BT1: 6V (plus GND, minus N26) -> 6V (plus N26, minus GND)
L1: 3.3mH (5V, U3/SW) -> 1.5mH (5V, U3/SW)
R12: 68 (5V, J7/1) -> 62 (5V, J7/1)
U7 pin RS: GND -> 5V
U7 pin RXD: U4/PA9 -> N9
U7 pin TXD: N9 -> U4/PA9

○ ○ ○

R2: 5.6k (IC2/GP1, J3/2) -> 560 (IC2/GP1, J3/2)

○ ○ ○

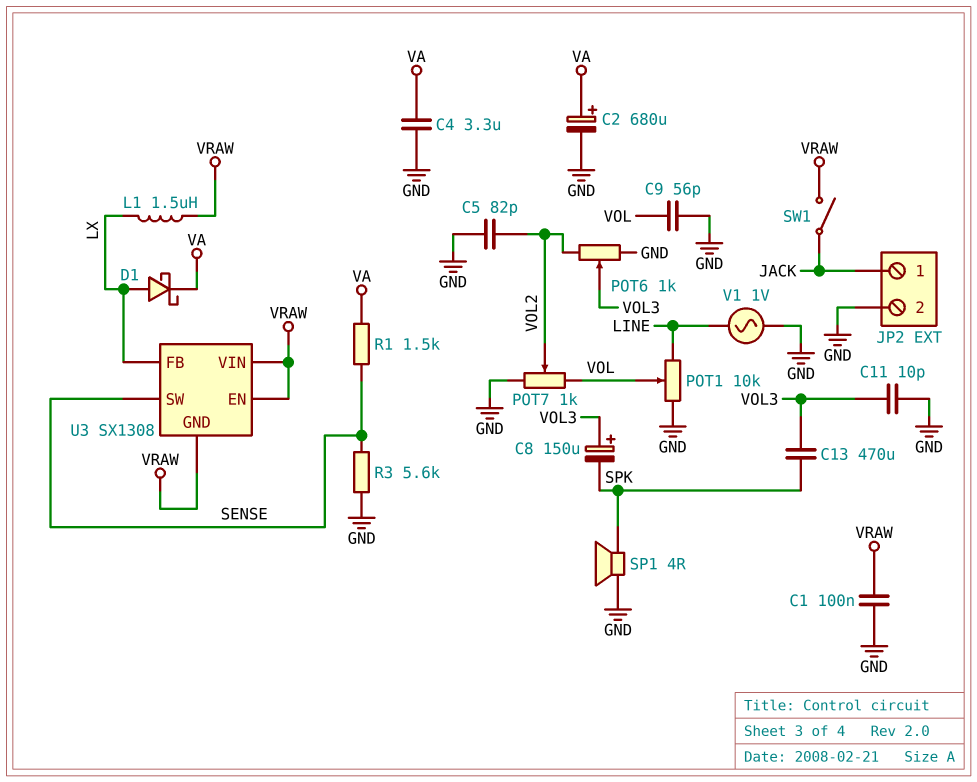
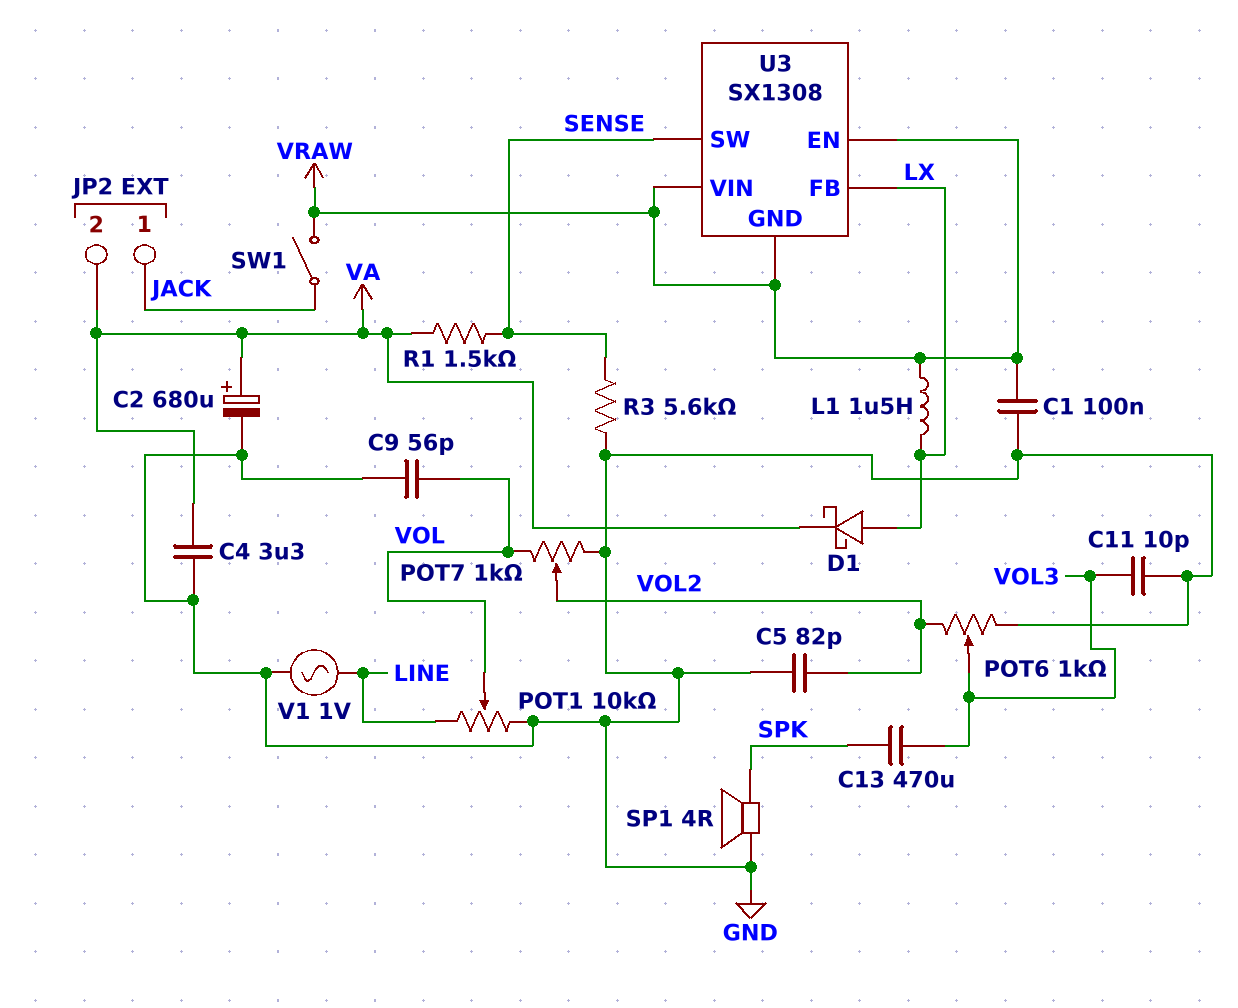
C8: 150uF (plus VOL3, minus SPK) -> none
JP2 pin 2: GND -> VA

○ ○ ○

**Task to carry out**
Above this task is a listing. Restate, word for word and with nothing added, the lines from the one with "BT1: 6V (plus" through the one with "U7 pin TXD: N9 -> U4/PA9".

**Answer below**
BT1: 6V (plus GND, minus N26) -> 6V (plus N26, minus GND)
L1: 3.3mH (5V, U3/SW) -> 1.5mH (5V, U3/SW)
R12: 68 (5V, J7/1) -> 62 (5V, J7/1)
U7 pin RS: GND -> 5V
U7 pin RXD: U4/PA9 -> N9
U7 pin TXD: N9 -> U4/PA9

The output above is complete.